*** RECORDED INFORMATION

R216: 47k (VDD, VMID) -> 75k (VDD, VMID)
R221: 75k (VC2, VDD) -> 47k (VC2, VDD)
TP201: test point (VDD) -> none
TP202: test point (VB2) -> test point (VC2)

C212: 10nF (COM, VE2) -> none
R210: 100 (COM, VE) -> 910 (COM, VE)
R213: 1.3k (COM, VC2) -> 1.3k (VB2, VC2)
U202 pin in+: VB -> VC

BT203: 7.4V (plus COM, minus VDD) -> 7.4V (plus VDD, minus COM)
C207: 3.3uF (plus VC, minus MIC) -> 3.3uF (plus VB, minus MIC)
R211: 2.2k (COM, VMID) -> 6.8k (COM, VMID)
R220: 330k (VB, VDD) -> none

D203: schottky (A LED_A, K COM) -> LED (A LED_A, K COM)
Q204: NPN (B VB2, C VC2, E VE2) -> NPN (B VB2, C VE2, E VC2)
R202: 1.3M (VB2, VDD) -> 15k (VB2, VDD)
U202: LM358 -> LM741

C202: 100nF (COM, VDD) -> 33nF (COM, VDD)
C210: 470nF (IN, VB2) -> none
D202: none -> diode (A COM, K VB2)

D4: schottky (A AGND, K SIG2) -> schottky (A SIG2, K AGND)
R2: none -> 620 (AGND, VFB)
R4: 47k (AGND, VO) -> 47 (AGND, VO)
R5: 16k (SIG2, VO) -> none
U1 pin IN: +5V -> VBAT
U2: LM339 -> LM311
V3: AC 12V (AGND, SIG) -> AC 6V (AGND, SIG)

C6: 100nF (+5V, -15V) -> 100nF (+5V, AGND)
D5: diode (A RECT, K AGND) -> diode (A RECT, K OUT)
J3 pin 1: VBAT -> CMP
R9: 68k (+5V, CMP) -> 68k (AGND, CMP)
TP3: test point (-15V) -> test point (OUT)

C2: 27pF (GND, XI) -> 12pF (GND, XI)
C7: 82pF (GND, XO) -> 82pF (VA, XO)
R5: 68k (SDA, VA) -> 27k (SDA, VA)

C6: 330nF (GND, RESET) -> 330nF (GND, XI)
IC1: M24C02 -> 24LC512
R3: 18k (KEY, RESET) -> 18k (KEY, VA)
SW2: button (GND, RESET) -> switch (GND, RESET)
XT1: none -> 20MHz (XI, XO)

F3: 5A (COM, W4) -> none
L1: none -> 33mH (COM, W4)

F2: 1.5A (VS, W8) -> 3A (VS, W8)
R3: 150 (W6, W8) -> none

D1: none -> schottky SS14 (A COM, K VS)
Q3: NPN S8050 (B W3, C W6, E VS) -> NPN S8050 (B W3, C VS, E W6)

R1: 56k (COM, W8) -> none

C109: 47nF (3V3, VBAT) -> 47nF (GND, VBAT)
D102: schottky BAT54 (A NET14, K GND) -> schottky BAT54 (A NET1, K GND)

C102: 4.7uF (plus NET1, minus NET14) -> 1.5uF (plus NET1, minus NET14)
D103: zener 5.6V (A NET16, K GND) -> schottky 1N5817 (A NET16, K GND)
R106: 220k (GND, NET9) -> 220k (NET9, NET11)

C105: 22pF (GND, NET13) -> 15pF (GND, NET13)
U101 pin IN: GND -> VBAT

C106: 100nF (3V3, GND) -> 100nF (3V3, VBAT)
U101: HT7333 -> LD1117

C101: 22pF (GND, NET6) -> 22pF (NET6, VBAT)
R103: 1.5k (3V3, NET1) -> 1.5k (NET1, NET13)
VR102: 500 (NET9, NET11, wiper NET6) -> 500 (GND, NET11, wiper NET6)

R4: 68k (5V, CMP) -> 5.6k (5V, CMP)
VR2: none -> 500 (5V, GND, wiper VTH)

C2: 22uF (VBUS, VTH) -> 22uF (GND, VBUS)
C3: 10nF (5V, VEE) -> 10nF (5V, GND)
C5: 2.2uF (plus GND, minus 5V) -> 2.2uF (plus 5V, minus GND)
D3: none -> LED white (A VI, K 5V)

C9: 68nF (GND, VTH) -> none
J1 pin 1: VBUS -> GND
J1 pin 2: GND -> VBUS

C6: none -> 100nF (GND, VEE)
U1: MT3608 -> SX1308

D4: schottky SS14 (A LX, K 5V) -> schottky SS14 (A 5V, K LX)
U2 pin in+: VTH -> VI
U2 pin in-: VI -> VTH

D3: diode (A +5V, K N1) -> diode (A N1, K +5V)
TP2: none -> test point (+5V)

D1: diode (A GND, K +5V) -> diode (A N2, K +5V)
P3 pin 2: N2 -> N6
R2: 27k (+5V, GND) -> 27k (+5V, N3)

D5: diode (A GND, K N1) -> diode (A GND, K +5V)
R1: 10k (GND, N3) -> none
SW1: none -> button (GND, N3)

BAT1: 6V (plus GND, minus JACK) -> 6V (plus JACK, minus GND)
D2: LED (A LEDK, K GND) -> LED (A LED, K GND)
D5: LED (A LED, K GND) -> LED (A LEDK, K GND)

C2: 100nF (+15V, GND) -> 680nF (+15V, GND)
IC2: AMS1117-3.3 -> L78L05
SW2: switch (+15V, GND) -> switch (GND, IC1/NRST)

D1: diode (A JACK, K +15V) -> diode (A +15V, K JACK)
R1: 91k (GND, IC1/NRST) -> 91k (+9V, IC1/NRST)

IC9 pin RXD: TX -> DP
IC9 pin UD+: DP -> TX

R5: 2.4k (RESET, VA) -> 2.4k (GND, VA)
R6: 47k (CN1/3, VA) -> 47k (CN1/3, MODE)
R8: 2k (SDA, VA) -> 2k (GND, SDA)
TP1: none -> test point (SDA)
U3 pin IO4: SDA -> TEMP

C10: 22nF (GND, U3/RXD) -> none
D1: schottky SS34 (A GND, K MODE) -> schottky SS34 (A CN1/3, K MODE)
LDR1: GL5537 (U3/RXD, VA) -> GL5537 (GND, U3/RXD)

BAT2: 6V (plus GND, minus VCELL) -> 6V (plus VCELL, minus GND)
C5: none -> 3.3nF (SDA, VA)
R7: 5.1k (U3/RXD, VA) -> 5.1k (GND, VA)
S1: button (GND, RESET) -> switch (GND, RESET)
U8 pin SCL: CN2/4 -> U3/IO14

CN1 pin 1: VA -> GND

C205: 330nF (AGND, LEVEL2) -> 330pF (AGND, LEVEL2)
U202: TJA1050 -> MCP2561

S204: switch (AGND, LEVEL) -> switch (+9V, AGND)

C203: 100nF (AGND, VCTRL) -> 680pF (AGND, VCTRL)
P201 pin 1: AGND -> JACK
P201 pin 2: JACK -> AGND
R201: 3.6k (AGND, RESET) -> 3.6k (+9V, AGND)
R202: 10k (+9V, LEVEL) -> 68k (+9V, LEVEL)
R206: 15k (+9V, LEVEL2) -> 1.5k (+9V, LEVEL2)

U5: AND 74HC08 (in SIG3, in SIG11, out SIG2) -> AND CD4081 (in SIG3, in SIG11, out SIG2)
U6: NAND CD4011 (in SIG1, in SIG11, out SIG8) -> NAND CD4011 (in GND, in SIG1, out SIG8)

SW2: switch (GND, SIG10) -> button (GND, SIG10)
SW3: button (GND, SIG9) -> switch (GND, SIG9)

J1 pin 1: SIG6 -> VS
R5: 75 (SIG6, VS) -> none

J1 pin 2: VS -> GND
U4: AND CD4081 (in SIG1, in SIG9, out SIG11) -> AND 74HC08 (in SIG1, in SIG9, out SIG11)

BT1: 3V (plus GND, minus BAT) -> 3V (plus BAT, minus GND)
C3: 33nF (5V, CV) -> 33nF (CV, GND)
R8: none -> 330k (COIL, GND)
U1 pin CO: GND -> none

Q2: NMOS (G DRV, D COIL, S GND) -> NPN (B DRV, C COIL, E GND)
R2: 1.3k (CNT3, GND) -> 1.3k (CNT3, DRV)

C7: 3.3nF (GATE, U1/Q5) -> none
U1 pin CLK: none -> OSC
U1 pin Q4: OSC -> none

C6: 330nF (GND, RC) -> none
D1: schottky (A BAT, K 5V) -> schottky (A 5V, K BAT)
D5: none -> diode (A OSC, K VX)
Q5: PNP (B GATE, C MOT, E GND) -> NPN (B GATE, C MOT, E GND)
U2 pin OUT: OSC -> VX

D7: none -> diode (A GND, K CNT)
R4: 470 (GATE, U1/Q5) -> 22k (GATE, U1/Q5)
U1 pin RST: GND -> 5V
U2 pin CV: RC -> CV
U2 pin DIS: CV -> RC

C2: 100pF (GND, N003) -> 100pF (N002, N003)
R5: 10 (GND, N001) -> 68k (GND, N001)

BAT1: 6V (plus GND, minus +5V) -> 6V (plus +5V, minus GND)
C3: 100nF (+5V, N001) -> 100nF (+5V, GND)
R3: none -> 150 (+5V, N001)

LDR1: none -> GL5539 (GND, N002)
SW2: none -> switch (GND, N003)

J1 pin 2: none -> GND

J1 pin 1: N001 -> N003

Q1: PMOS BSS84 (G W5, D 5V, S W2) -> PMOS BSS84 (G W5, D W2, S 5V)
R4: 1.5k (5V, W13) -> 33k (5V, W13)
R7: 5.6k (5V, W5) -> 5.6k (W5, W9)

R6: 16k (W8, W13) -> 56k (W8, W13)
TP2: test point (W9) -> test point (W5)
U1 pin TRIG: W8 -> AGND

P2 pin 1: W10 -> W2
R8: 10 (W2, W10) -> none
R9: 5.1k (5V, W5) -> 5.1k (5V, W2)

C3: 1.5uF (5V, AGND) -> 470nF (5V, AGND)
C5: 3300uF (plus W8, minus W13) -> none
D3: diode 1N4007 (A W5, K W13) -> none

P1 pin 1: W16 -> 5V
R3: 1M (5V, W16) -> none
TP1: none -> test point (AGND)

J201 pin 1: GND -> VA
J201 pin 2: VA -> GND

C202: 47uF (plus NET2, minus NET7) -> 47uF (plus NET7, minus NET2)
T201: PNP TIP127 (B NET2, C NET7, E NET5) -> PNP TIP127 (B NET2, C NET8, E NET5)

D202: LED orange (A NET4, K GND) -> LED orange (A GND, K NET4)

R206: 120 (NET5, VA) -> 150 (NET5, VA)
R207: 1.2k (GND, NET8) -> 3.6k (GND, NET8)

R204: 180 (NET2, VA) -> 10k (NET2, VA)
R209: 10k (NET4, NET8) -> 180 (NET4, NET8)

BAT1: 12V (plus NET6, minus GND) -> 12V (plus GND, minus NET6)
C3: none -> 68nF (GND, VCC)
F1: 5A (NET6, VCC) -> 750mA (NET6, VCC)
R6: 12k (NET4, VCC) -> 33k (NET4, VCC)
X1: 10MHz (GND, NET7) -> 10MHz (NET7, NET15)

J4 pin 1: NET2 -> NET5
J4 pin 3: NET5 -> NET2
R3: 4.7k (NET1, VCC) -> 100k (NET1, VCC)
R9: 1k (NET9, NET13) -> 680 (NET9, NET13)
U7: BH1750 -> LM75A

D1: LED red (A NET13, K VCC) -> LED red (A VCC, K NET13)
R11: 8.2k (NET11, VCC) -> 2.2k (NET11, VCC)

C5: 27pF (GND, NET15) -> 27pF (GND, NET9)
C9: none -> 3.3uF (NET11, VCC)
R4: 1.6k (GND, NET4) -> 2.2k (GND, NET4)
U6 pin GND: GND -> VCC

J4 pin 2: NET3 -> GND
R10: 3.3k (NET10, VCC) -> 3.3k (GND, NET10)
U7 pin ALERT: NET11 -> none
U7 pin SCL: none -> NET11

******

- DIRECTIONS
Write down again, exactly as given, only the lines above that fall from the line with "F3: 5A (COM, W4) -> none" to the line with "C101: 22pF (GND, NET6) -> 22pF (NET6, VBAT)", inclusive.

- PROBLEM SOLUTION
F3: 5A (COM, W4) -> none
L1: none -> 33mH (COM, W4)

F2: 1.5A (VS, W8) -> 3A (VS, W8)
R3: 150 (W6, W8) -> none

D1: none -> schottky SS14 (A COM, K VS)
Q3: NPN S8050 (B W3, C W6, E VS) -> NPN S8050 (B W3, C VS, E W6)

R1: 56k (COM, W8) -> none

C109: 47nF (3V3, VBAT) -> 47nF (GND, VBAT)
D102: schottky BAT54 (A NET14, K GND) -> schottky BAT54 (A NET1, K GND)

C102: 4.7uF (plus NET1, minus NET14) -> 1.5uF (plus NET1, minus NET14)
D103: zener 5.6V (A NET16, K GND) -> schottky 1N5817 (A NET16, K GND)
R106: 220k (GND, NET9) -> 220k (NET9, NET11)

C105: 22pF (GND, NET13) -> 15pF (GND, NET13)
U101 pin IN: GND -> VBAT

C106: 100nF (3V3, GND) -> 100nF (3V3, VBAT)
U101: HT7333 -> LD1117

C101: 22pF (GND, NET6) -> 22pF (NET6, VBAT)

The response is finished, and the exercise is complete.